WHAT THE TASK ASKS:
Please transcribe exactly the lines from the one containing "C5: none -> 6.8uF (FILT, VBAT)" through the end of the records below, both included, and nothing else.

PROVIDED RECORDS:
________________________

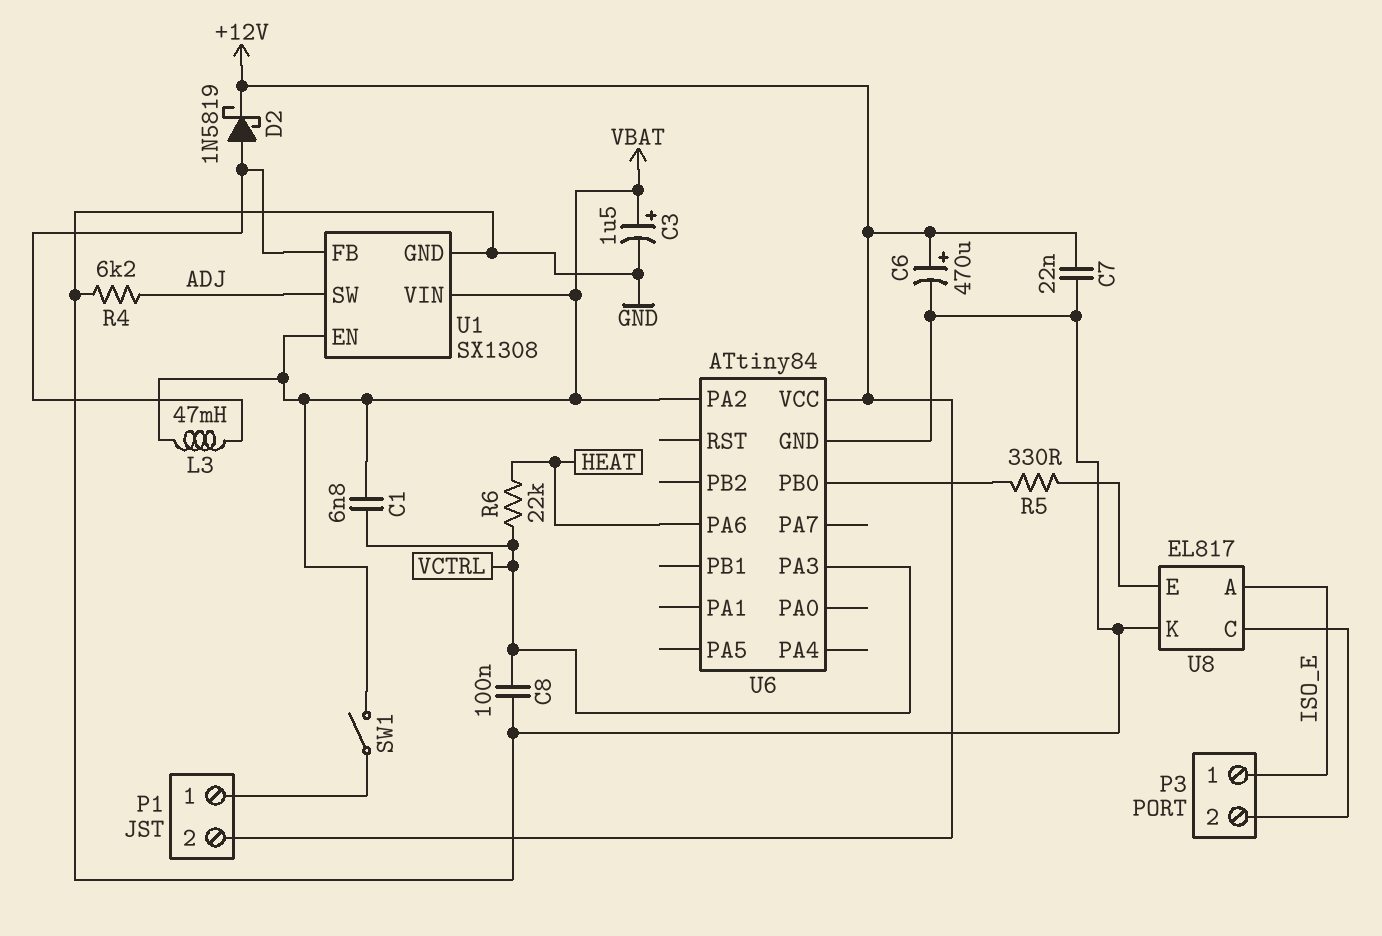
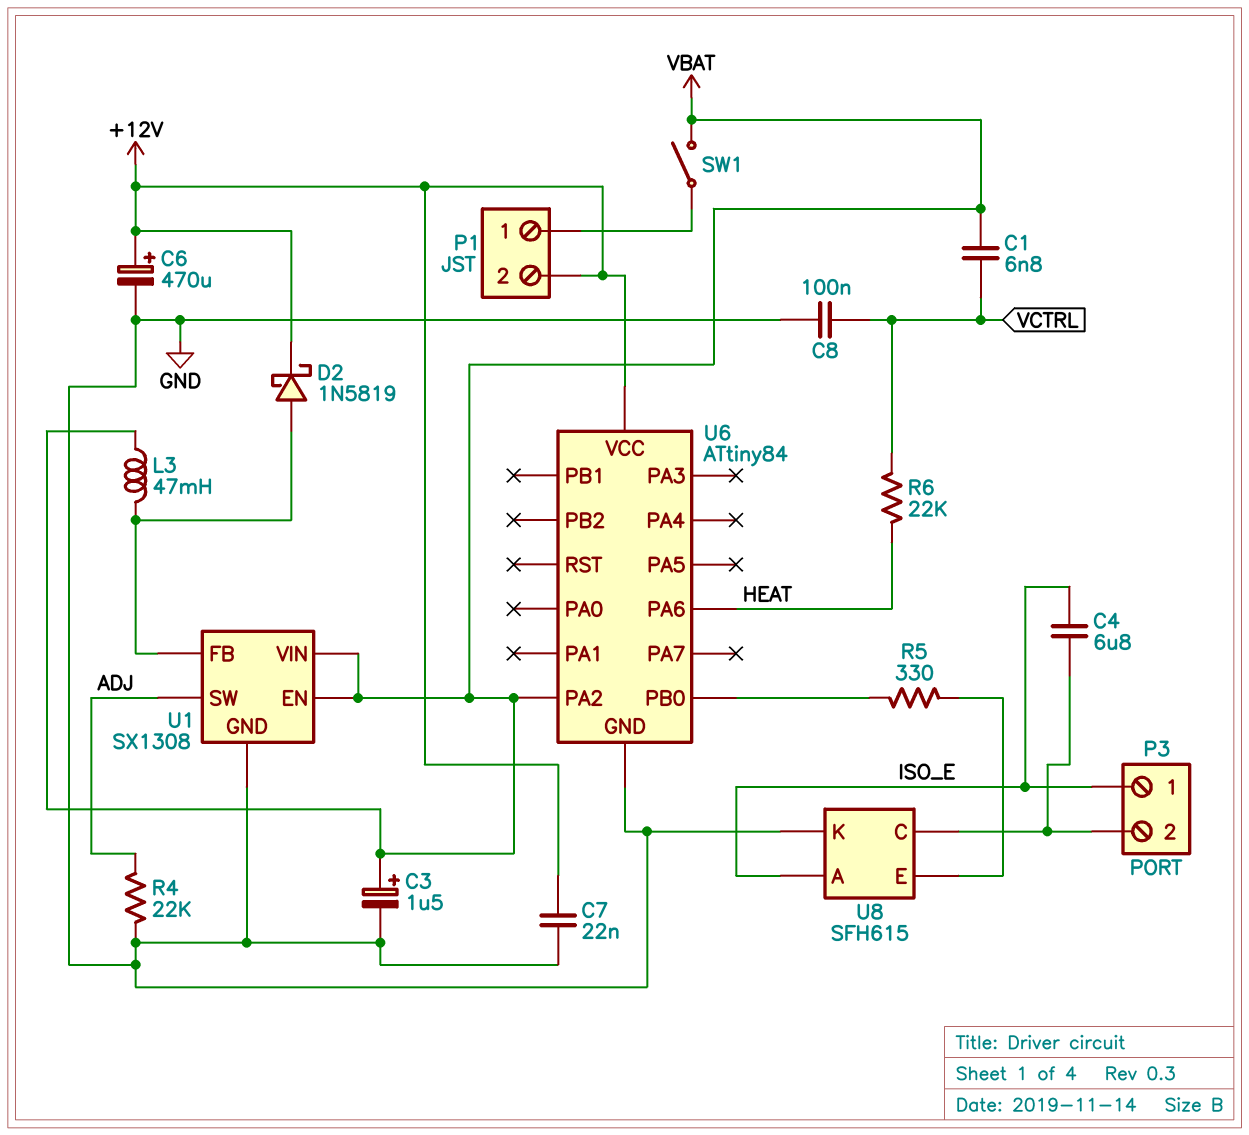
C4: none -> 6.8uF (ISO_E, P3/2)
R4: 6.2k (ADJ, GND) -> 22k (ADJ, GND)
U6 pin PA3: VCTRL -> none
U8: EL817 -> SFH615

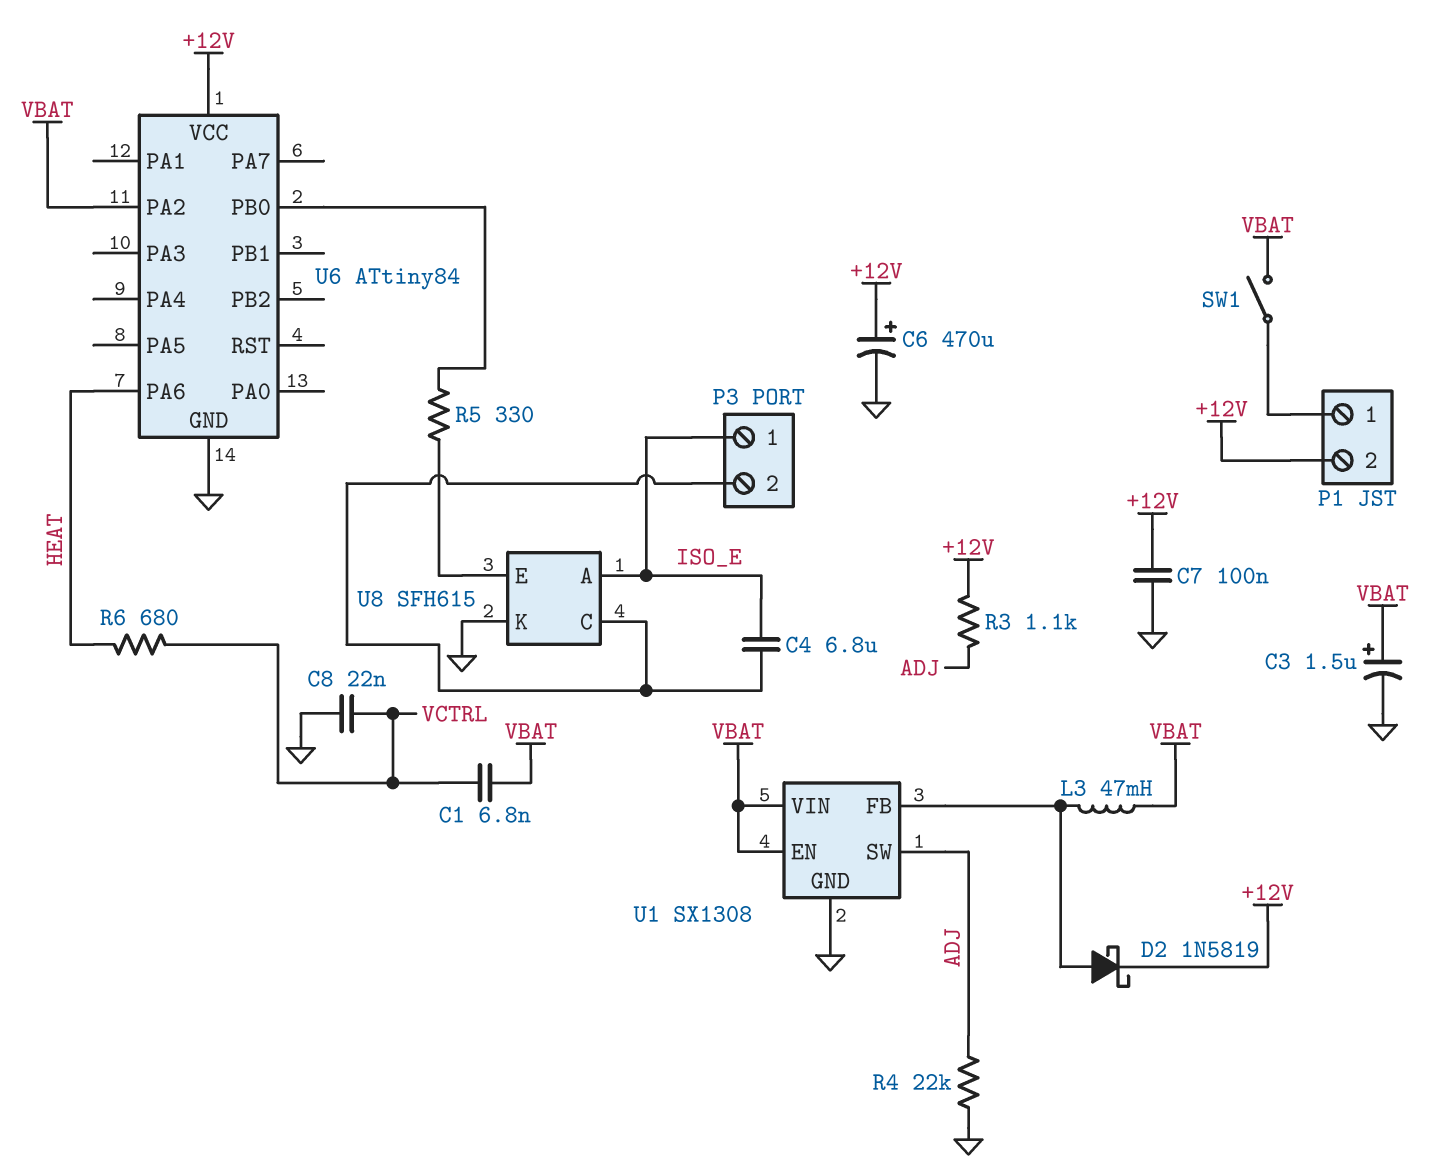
C7: 22nF (+12V, GND) -> 100nF (+12V, GND)
C8: 100nF (GND, VCTRL) -> 22nF (GND, VCTRL)
R3: none -> 1.1k (+12V, ADJ)
R6: 22k (HEAT, VCTRL) -> 680 (HEAT, VCTRL)

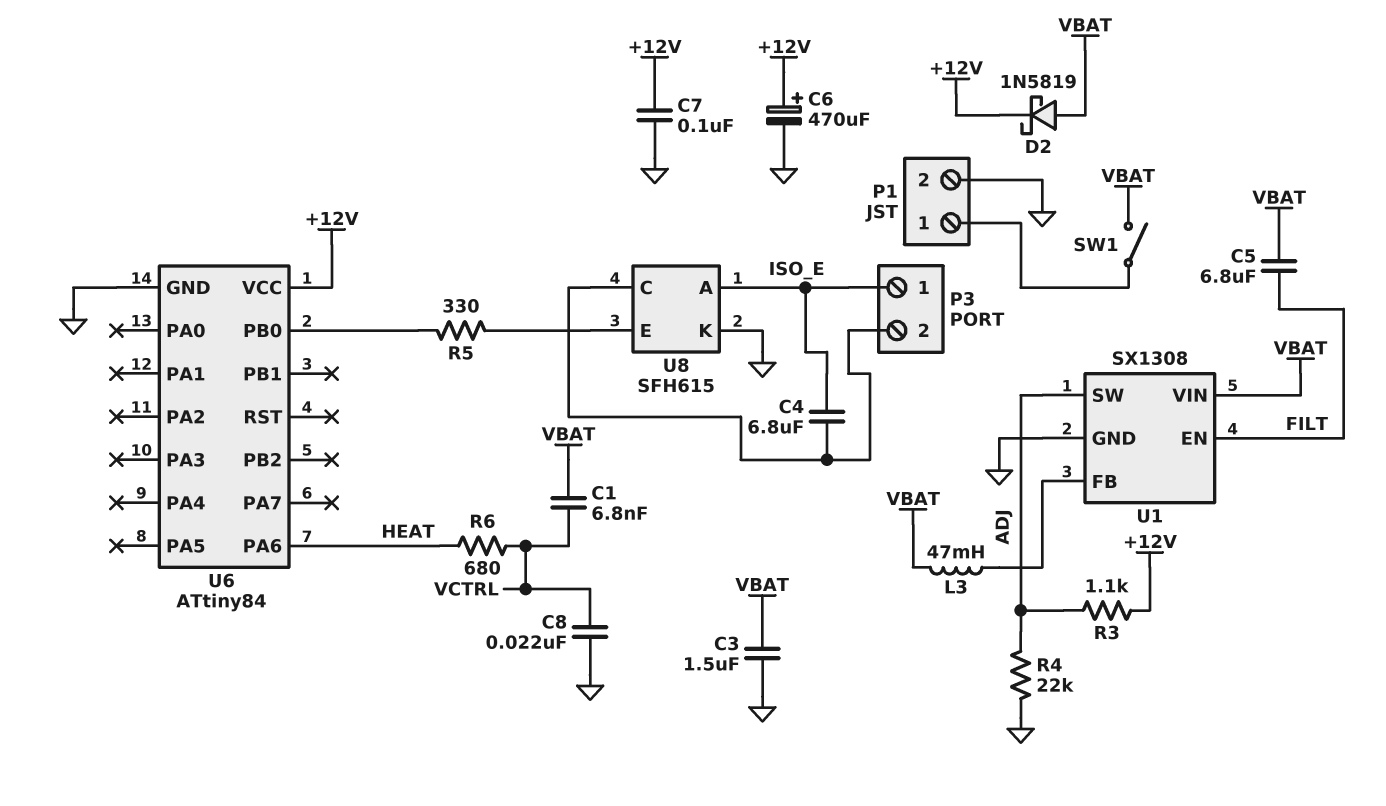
C3: 1.5uF (plus VBAT, minus GND) -> 1.5uF (GND, VBAT)
C5: none -> 6.8uF (FILT, VBAT)
D2: schottky 1N5819 (A U1/FB, K +12V) -> schottky 1N5819 (A VBAT, K +12V)
P1 pin 2: +12V -> GND
U1 pin EN: VBAT -> FILT
U6 pin PA2: VBAT -> none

________________________

SOLUTION TO THIS PROBLEM:
C5: none -> 6.8uF (FILT, VBAT)
D2: schottky 1N5819 (A U1/FB, K +12V) -> schottky 1N5819 (A VBAT, K +12V)
P1 pin 2: +12V -> GND
U1 pin EN: VBAT -> FILT
U6 pin PA2: VBAT -> none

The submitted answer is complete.